Line by line, reproduce exactly the beginning of the listing below, ending with the line that contains "none -> orange 1x1 brick [521,393,574,463]" and adding nothing.

##########

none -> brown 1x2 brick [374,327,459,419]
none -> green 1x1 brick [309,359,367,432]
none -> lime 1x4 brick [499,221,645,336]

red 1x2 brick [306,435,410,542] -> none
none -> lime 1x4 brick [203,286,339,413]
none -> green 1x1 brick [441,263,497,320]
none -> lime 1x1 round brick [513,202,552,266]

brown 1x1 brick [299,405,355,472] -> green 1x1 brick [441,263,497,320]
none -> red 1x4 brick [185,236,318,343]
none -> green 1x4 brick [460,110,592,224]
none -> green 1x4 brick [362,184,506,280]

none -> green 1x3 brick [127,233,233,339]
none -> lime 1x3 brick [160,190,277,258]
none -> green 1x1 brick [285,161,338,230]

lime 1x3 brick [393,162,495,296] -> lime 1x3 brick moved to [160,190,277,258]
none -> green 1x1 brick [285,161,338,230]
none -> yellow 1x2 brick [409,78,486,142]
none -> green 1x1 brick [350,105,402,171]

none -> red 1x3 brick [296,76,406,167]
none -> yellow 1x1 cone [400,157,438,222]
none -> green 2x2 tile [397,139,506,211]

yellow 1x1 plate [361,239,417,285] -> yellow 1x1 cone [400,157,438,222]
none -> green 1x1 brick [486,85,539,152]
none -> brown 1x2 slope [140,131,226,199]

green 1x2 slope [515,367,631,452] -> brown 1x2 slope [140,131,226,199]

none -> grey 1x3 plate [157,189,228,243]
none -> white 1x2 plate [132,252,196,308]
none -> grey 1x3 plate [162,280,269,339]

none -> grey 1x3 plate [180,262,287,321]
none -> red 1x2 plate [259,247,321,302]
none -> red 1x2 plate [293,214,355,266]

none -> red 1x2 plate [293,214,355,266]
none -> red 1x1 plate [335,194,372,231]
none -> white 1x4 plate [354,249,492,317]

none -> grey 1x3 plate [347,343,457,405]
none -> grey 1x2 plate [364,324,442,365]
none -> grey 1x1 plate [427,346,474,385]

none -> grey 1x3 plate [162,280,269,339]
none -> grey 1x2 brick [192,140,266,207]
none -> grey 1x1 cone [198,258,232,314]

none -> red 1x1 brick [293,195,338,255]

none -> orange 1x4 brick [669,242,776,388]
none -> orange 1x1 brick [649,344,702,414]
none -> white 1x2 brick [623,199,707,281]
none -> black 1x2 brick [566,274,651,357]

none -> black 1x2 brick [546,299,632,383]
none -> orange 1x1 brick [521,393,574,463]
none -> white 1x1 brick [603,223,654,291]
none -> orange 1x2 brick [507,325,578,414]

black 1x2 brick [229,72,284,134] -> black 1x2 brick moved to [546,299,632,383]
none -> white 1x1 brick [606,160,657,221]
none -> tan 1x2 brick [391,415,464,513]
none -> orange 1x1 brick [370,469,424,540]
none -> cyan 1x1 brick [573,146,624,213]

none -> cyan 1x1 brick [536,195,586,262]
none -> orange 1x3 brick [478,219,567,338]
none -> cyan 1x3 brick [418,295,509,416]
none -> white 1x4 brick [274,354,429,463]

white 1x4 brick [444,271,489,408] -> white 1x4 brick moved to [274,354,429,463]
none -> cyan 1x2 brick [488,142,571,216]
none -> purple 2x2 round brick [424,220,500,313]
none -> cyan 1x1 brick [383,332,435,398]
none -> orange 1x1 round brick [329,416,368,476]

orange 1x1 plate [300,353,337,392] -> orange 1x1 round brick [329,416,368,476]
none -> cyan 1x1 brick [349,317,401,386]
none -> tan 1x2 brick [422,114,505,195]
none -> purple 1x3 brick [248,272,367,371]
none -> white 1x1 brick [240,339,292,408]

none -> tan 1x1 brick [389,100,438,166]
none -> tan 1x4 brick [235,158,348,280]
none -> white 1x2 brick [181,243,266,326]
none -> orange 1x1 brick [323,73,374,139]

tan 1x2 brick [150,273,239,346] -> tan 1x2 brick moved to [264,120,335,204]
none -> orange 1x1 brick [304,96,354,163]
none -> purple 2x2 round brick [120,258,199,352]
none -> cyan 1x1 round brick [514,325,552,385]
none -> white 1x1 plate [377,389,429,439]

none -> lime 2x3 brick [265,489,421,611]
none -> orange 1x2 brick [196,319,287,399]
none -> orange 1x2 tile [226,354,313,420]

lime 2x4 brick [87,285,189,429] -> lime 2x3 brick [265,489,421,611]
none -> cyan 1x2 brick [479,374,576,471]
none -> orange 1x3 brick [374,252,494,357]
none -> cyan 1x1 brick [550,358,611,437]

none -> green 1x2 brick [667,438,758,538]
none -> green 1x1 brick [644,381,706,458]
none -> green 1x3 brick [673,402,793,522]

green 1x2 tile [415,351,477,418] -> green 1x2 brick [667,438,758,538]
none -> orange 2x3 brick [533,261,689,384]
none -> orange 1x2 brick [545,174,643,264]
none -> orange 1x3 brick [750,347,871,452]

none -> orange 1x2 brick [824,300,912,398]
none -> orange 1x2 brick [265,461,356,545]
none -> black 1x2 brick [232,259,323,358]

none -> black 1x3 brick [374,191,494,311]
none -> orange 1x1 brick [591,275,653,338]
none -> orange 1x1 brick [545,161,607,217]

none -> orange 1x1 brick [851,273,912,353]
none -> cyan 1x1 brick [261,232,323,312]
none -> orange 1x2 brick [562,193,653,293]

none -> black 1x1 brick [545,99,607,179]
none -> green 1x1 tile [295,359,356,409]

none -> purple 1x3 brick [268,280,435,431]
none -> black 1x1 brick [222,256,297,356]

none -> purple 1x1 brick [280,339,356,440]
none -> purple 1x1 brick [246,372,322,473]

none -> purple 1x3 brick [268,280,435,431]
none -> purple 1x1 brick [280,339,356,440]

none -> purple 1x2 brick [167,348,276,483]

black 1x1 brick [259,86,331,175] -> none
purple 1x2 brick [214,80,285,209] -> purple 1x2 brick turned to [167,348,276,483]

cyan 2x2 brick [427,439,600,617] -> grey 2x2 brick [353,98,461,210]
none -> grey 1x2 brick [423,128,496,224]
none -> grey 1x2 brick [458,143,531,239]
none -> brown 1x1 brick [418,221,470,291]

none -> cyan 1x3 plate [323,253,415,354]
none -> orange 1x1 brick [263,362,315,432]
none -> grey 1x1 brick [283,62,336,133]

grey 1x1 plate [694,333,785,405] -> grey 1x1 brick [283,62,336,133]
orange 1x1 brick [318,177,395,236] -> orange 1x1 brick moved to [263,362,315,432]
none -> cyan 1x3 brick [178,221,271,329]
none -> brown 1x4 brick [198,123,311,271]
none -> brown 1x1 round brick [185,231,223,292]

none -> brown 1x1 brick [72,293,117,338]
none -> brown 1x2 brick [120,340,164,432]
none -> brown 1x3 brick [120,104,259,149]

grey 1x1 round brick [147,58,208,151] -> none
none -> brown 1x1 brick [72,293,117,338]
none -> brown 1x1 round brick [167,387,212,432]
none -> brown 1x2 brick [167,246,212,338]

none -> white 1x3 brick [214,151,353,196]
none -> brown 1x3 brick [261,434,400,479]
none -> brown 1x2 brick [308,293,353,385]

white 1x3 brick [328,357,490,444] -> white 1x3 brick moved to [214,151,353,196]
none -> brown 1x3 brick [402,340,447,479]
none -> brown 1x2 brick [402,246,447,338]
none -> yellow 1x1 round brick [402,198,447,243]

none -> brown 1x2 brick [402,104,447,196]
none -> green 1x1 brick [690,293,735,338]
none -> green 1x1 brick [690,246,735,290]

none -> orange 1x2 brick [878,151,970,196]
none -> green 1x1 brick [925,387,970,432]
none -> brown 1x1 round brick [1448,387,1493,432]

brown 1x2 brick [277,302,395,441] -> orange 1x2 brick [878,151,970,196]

##########

**Solved exercise**
none -> brown 1x2 brick [374,327,459,419]
none -> green 1x1 brick [309,359,367,432]
none -> lime 1x4 brick [499,221,645,336]

red 1x2 brick [306,435,410,542] -> none
none -> lime 1x4 brick [203,286,339,413]
none -> green 1x1 brick [441,263,497,320]
none -> lime 1x1 round brick [513,202,552,266]

brown 1x1 brick [299,405,355,472] -> green 1x1 brick [441,263,497,320]
none -> red 1x4 brick [185,236,318,343]
none -> green 1x4 brick [460,110,592,224]
none -> green 1x4 brick [362,184,506,280]

none -> green 1x3 brick [127,233,233,339]
none -> lime 1x3 brick [160,190,277,258]
none -> green 1x1 brick [285,161,338,230]

lime 1x3 brick [393,162,495,296] -> lime 1x3 brick moved to [160,190,277,258]
none -> green 1x1 brick [285,161,338,230]
none -> yellow 1x2 brick [409,78,486,142]
none -> green 1x1 brick [350,105,402,171]

none -> red 1x3 brick [296,76,406,167]
none -> yellow 1x1 cone [400,157,438,222]
none -> green 2x2 tile [397,139,506,211]

yellow 1x1 plate [361,239,417,285] -> yellow 1x1 cone [400,157,438,222]
none -> green 1x1 brick [486,85,539,152]
none -> brown 1x2 slope [140,131,226,199]

green 1x2 slope [515,367,631,452] -> brown 1x2 slope [140,131,226,199]

none -> grey 1x3 plate [157,189,228,243]
none -> white 1x2 plate [132,252,196,308]
none -> grey 1x3 plate [162,280,269,339]

none -> grey 1x3 plate [180,262,287,321]
none -> red 1x2 plate [259,247,321,302]
none -> red 1x2 plate [293,214,355,266]

none -> red 1x2 plate [293,214,355,266]
none -> red 1x1 plate [335,194,372,231]
none -> white 1x4 plate [354,249,492,317]

none -> grey 1x3 plate [347,343,457,405]
none -> grey 1x2 plate [364,324,442,365]
none -> grey 1x1 plate [427,346,474,385]

none -> grey 1x3 plate [162,280,269,339]
none -> grey 1x2 brick [192,140,266,207]
none -> grey 1x1 cone [198,258,232,314]

none -> red 1x1 brick [293,195,338,255]

none -> orange 1x4 brick [669,242,776,388]
none -> orange 1x1 brick [649,344,702,414]
none -> white 1x2 brick [623,199,707,281]
none -> black 1x2 brick [566,274,651,357]

none -> black 1x2 brick [546,299,632,383]
none -> orange 1x1 brick [521,393,574,463]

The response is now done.